## [Provided information]
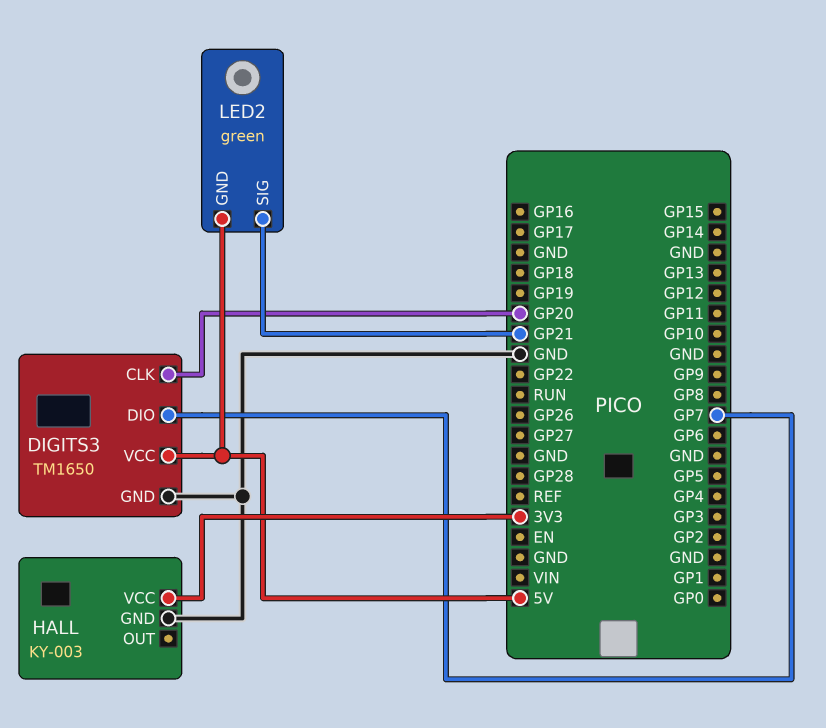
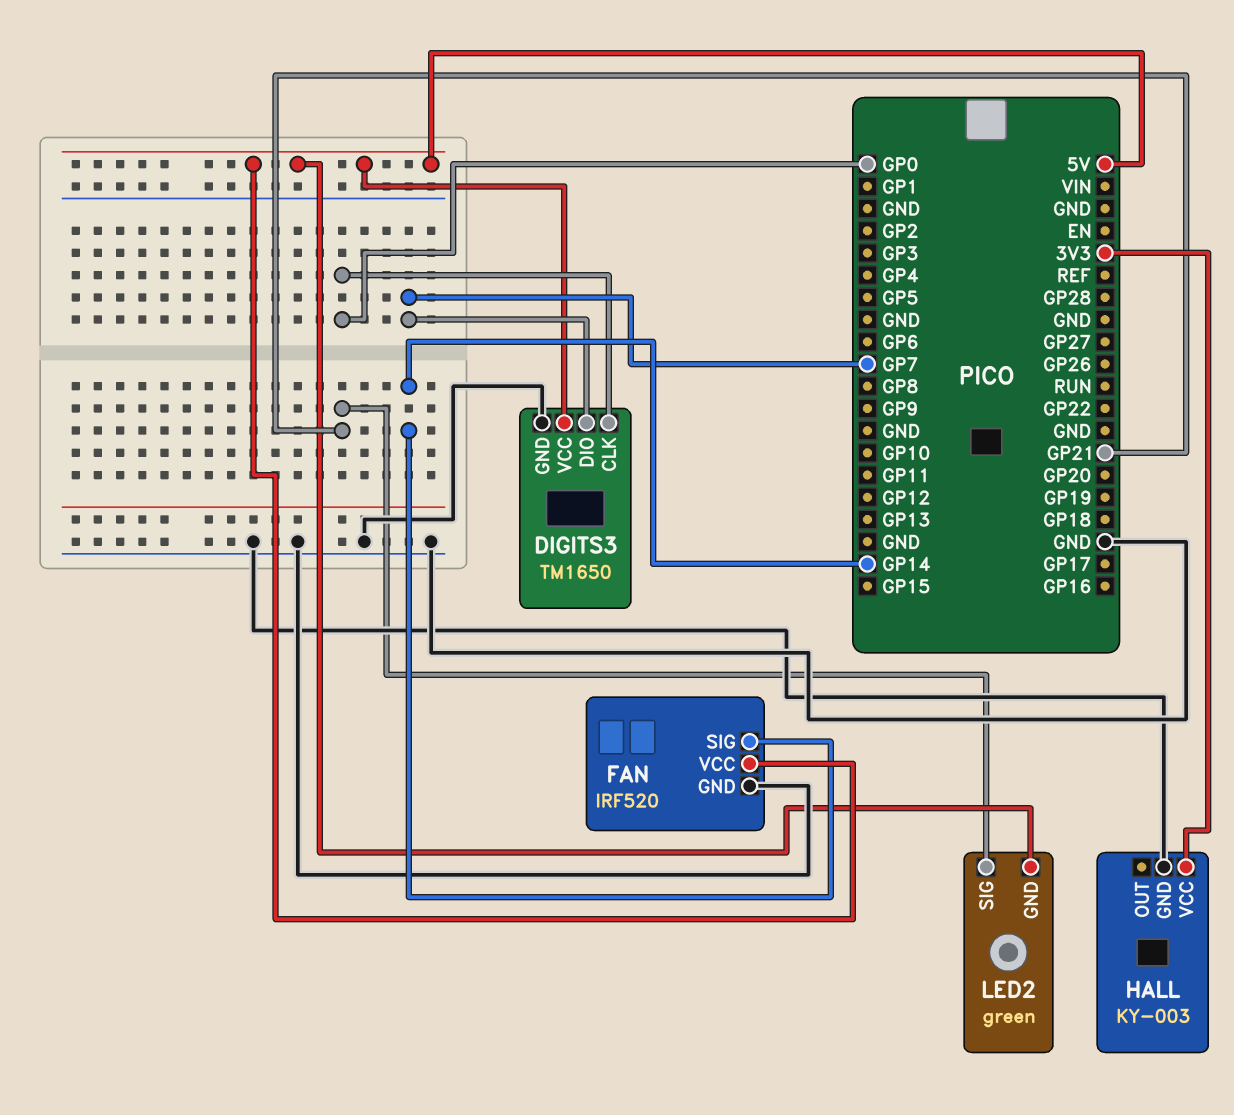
DIGITS3 pin CLK: GP20 -> GP0
FAN: none -> IRF520
FAN pin GND: none -> GND
FAN pin SIG: none -> GP14
FAN pin VCC: none -> 5V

## [What is required]
Restate the entries verbatim, without pictures.

## [Finished exercise]
DIGITS3 pin CLK: GP20 -> GP0
FAN: none -> IRF520
FAN pin GND: none -> GND
FAN pin SIG: none -> GP14
FAN pin VCC: none -> 5V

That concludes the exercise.